Your task: Without the pictures, return each record as it appears.

Source material:

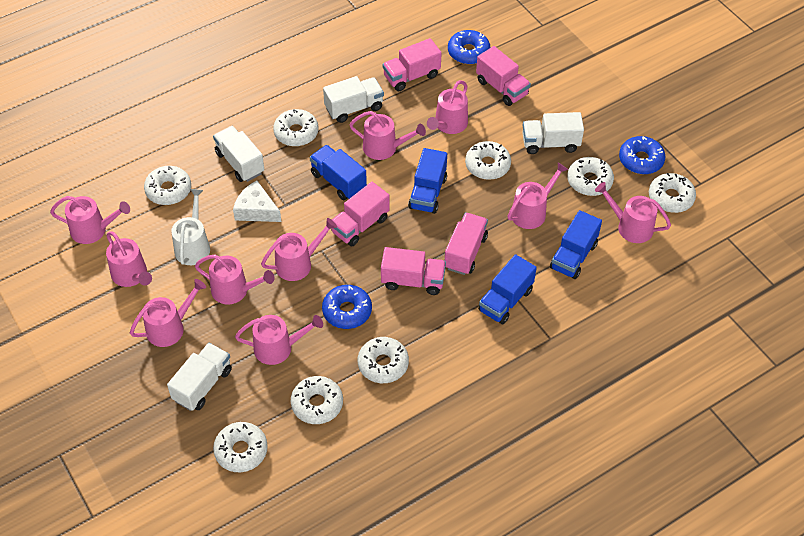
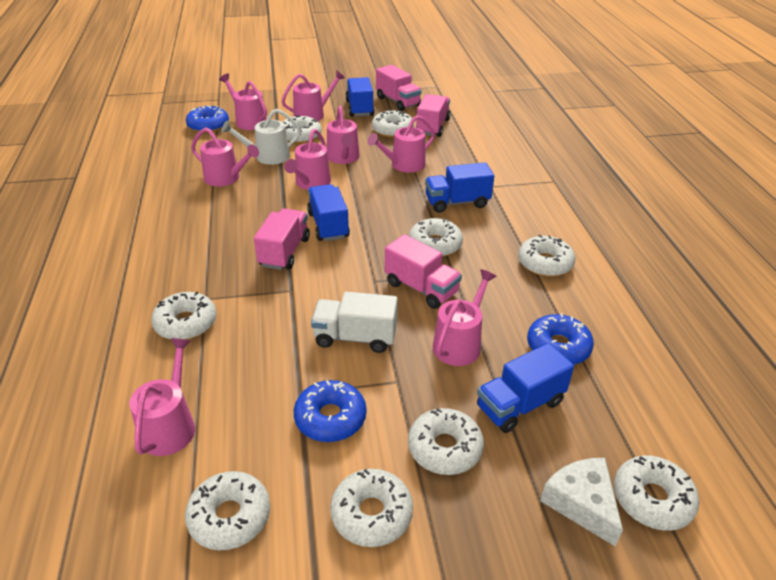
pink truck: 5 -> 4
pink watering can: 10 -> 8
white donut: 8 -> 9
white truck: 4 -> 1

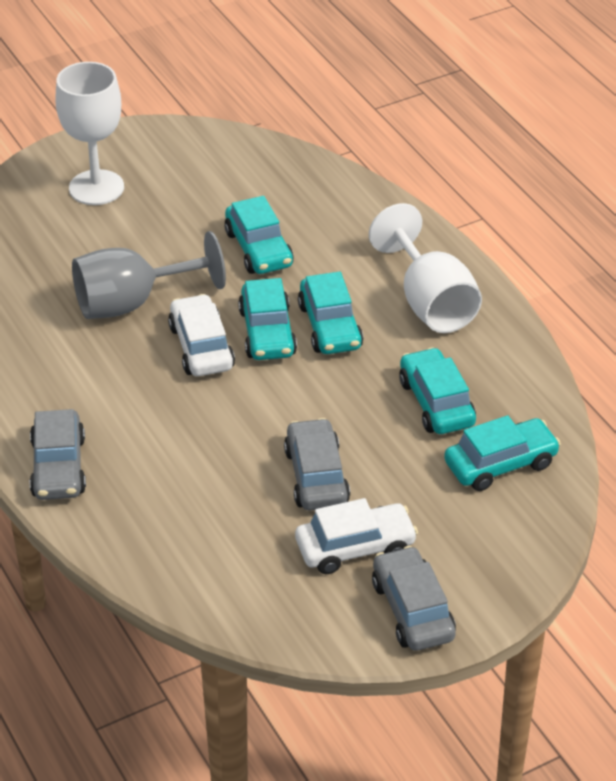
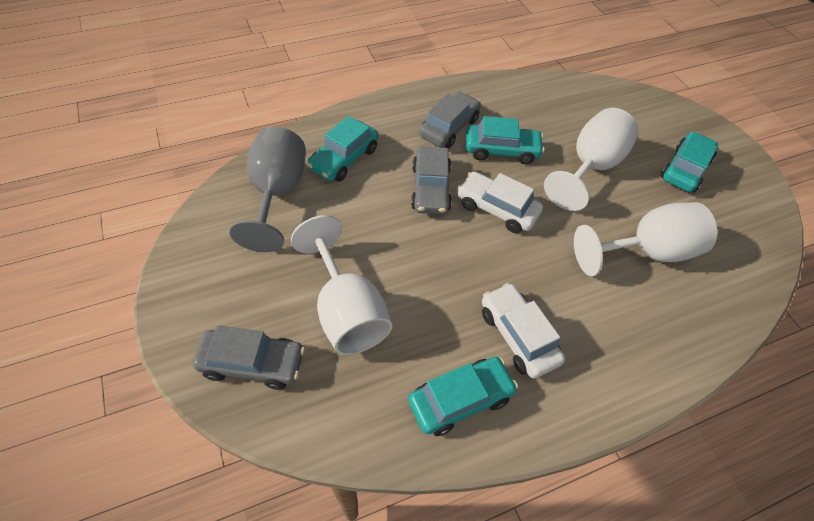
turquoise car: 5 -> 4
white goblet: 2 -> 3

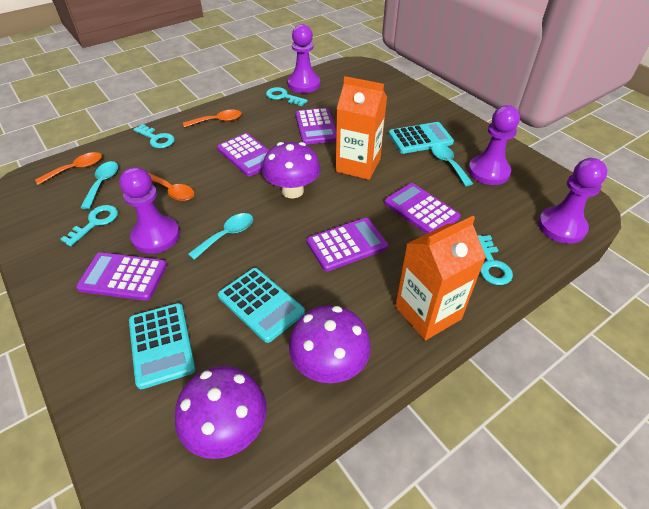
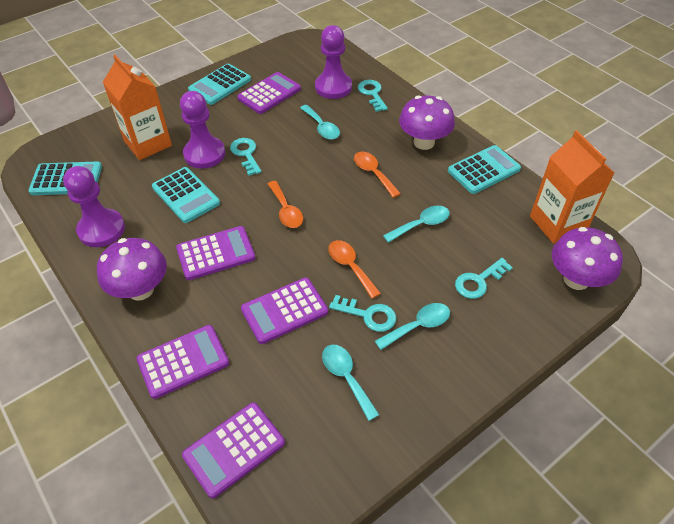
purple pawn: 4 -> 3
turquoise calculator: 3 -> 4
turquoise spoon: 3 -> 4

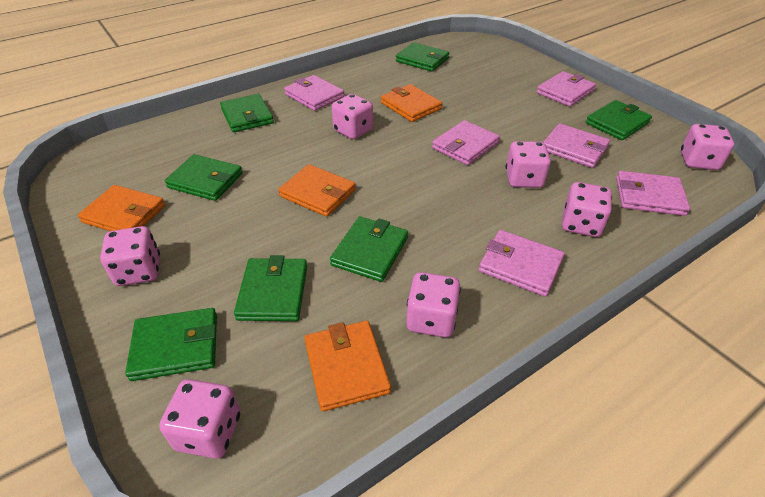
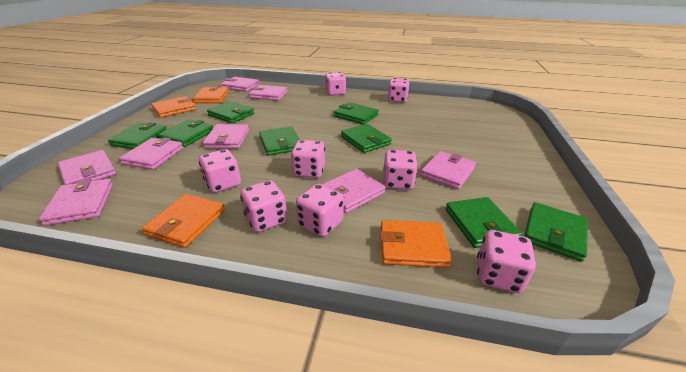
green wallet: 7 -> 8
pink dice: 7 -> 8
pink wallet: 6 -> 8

Answer to this exercise:
pink truck: 5 -> 4
pink watering can: 10 -> 8
white donut: 8 -> 9
white truck: 4 -> 1

turquoise car: 5 -> 4
white goblet: 2 -> 3

purple pawn: 4 -> 3
turquoise calculator: 3 -> 4
turquoise spoon: 3 -> 4

green wallet: 7 -> 8
pink dice: 7 -> 8
pink wallet: 6 -> 8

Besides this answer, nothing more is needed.